Reproduce verbatim all of the data given below, but do not carry over the images.

Dataset records.

□ □ □ □ □ □ □

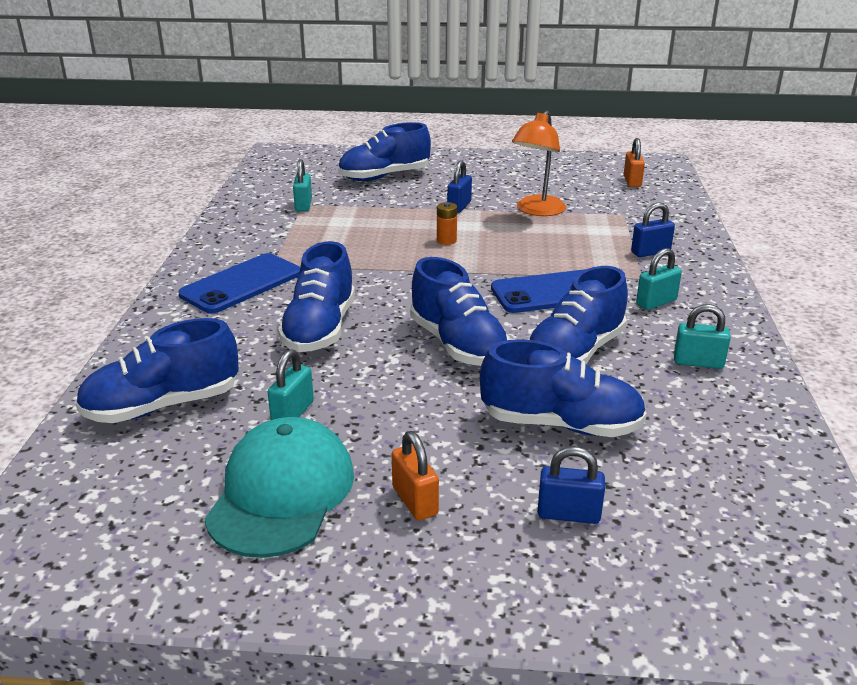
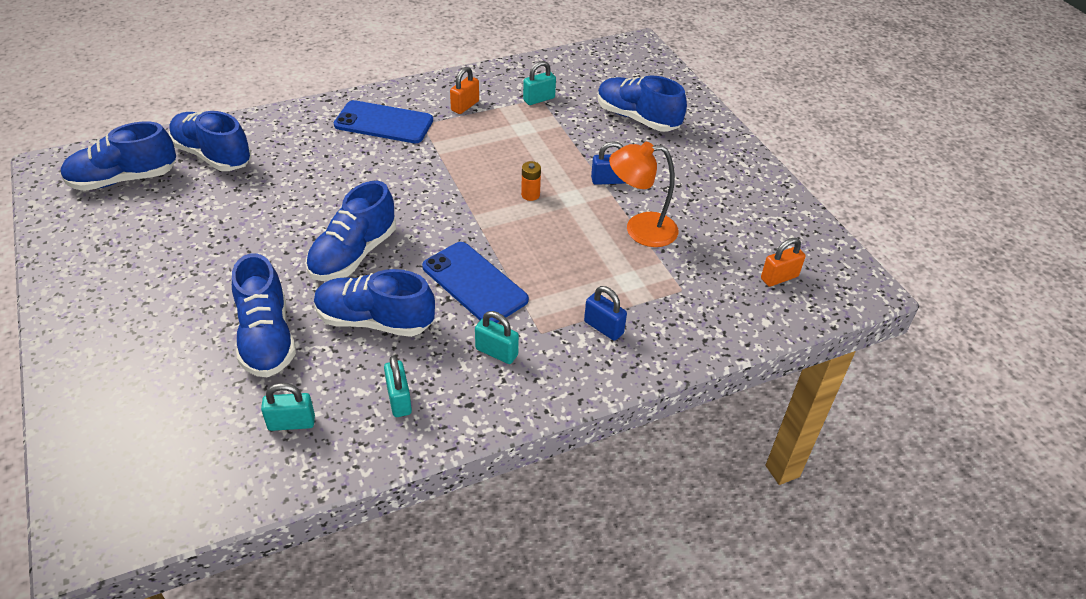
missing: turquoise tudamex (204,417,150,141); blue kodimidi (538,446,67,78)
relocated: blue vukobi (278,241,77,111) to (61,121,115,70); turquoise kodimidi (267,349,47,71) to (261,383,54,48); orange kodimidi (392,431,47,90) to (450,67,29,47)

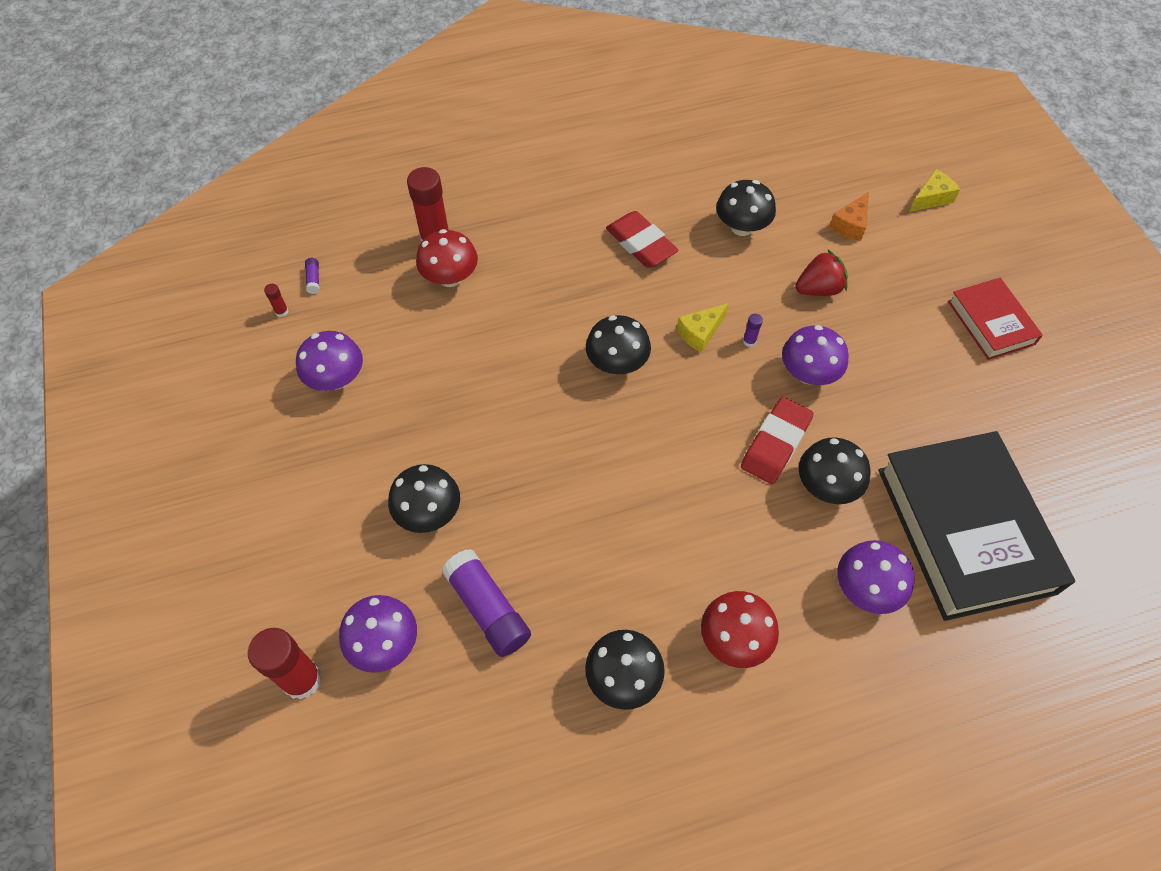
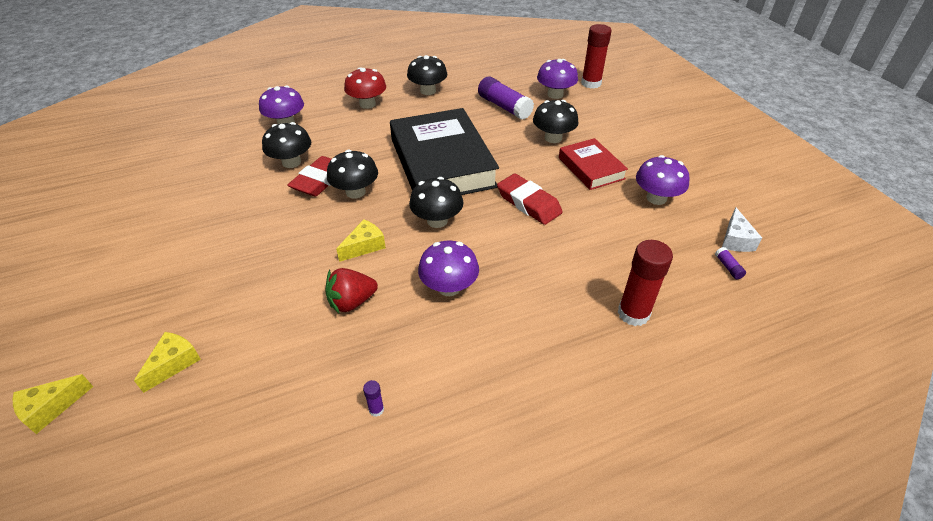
missing: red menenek (416,229,62,58)
relocated: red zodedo (795,249,53,47) to (325,268,53,45); black menenek (716,180,60,56) to (327,150,51,49); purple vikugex (743,314,20,33) to (363,380,21,37); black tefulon (878,431,197,190) to (390,108,109,87); purple menenek (782,325,67,60) to (418,241,61,55); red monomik (606,211,72,57) to (497,174,65,51); red tefulon (948,278,95,82) to (559,138,69,52)
exchanged: red vikugex (264,284,24,33) to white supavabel (722,207,40,45)
colour: orange supavabel (829,192,40,49) to yellow supavabel (134,332,67,61)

□ □ □ □ □ □ □

Answer space.
missing: turquoise tudamex (204,417,150,141); blue kodimidi (538,446,67,78)
relocated: blue vukobi (278,241,77,111) to (61,121,115,70); turquoise kodimidi (267,349,47,71) to (261,383,54,48); orange kodimidi (392,431,47,90) to (450,67,29,47)

missing: red menenek (416,229,62,58)
relocated: red zodedo (795,249,53,47) to (325,268,53,45); black menenek (716,180,60,56) to (327,150,51,49); purple vikugex (743,314,20,33) to (363,380,21,37); black tefulon (878,431,197,190) to (390,108,109,87); purple menenek (782,325,67,60) to (418,241,61,55); red monomik (606,211,72,57) to (497,174,65,51); red tefulon (948,278,95,82) to (559,138,69,52)
exchanged: red vikugex (264,284,24,33) to white supavabel (722,207,40,45)
colour: orange supavabel (829,192,40,49) to yellow supavabel (134,332,67,61)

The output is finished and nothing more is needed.